### How to complete this task
Some lines of these records may hold the word "phone"; state how many, using only the number.

----- Records supplied -----

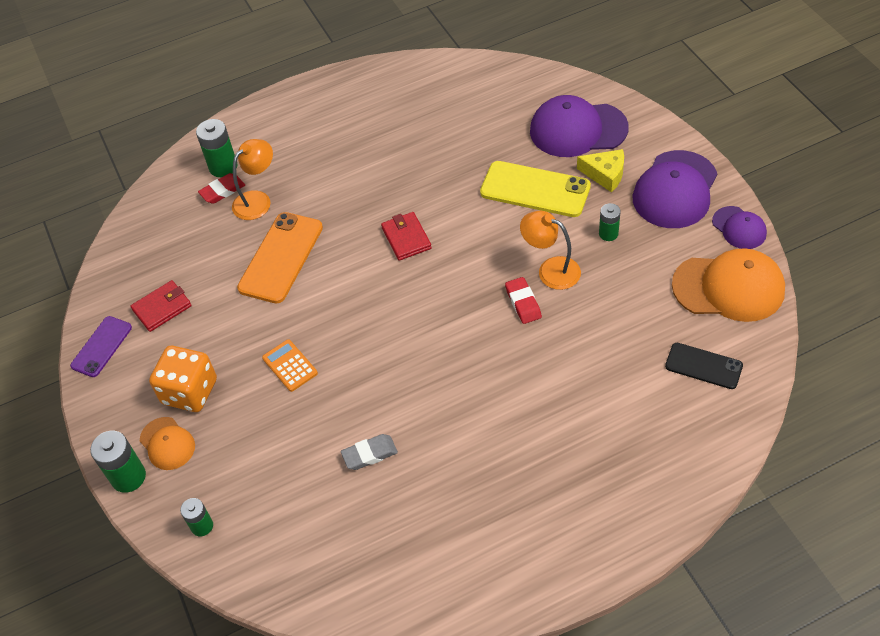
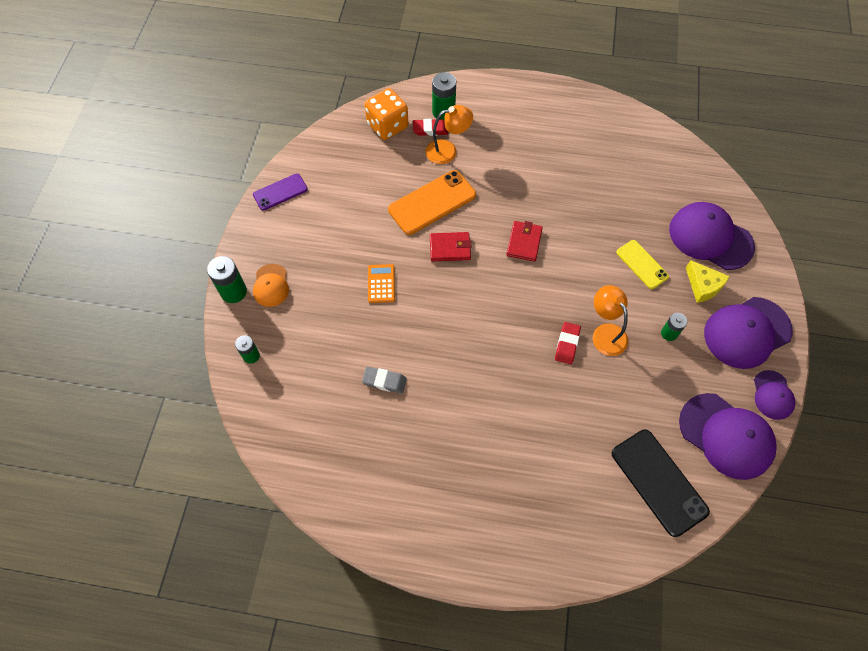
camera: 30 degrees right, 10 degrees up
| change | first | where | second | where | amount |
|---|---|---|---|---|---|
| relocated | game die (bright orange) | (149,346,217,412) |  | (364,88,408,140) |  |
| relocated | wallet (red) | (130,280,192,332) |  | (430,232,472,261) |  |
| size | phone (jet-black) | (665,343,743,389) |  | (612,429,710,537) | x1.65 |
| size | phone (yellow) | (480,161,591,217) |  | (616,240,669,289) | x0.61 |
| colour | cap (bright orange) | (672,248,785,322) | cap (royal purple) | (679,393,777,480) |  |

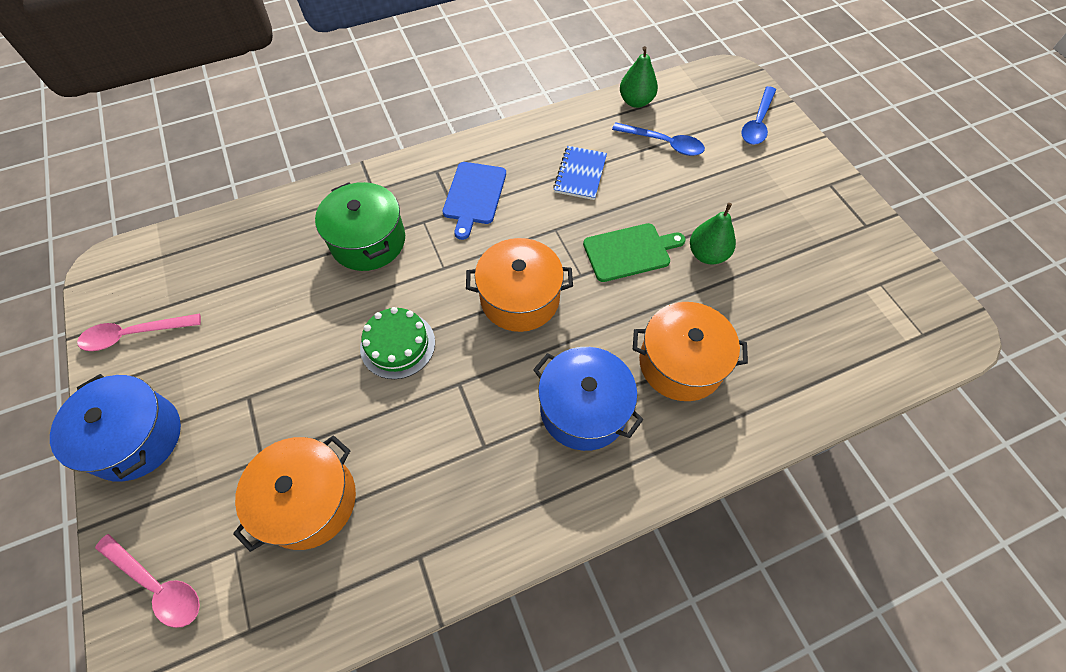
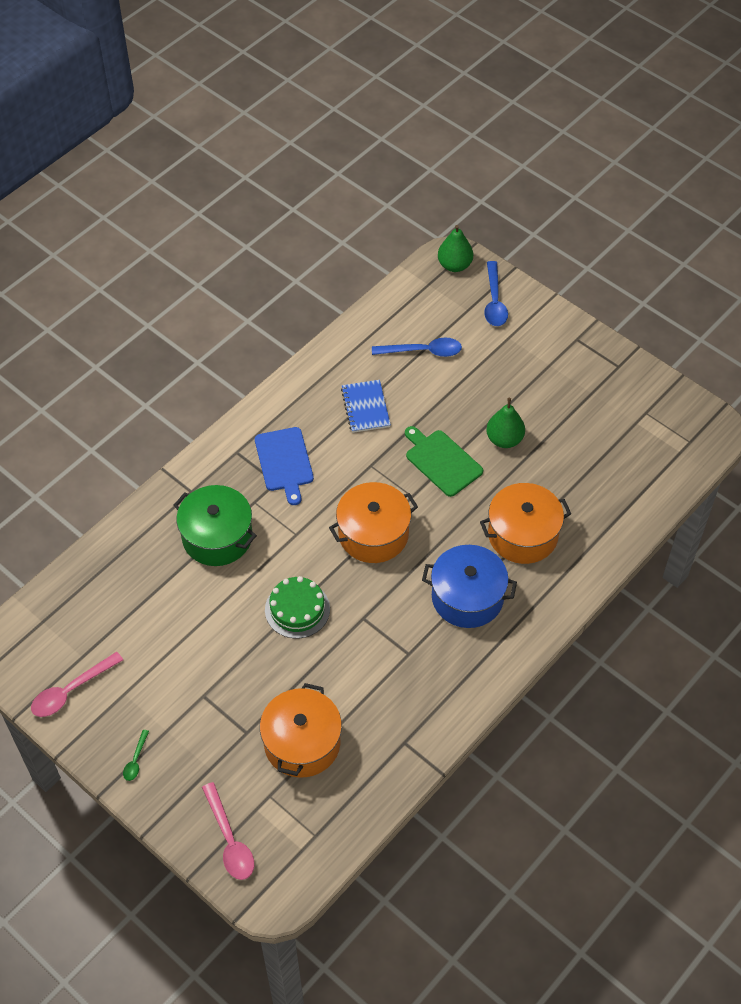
camera: 25 degrees left, 5 degrees down
| change | first | where | second | where | amount |
|---|---|---|---|---|---|
| exchanged | stockpot (cobalt) | (50,374,181,482) | spoon (leaf-green) | (123,730,149,781) |  |
| spun | spoon (rosy) | (95,534,200,628) |  | (202,782,254,880) | 60 degrees clockwise |
| spun | bread board (leaf-green) | (583,223,686,282) |  | (405,426,483,497) | 90 degrees counterclockwise |
| relocated | toy pear (leaf-green) | (620,46,658,108) |  | (438,225,473,272) |  |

-----

### Finished task
2